Data records:
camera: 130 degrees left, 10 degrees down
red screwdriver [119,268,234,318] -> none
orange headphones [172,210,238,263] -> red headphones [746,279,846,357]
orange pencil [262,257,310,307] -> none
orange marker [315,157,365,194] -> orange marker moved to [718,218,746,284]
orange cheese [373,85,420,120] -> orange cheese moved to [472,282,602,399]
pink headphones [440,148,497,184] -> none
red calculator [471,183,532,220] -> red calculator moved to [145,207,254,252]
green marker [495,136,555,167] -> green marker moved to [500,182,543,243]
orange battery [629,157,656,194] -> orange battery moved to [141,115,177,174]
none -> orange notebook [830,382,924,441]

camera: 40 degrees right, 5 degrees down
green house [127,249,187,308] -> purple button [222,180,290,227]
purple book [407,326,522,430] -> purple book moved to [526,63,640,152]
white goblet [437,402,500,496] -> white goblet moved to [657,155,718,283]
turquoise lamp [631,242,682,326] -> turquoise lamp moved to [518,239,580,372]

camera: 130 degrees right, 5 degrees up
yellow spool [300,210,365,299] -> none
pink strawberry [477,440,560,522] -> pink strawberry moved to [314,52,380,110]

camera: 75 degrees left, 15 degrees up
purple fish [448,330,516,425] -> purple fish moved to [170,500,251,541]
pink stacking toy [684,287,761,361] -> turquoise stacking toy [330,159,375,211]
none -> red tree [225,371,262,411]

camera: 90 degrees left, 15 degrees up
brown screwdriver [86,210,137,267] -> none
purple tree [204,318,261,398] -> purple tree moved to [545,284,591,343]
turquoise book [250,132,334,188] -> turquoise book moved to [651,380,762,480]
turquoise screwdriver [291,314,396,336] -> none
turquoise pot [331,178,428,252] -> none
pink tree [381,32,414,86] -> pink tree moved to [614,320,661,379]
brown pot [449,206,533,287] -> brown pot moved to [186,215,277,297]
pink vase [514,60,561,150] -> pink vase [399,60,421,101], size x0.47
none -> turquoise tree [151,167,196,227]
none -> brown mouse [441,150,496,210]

* _The task_
Read the lines above. Gather those in which the string "screwdriver" is found.

* _Answer_
red screwdriver [119,268,234,318] -> none
brown screwdriver [86,210,137,267] -> none
turquoise screwdriver [291,314,396,336] -> none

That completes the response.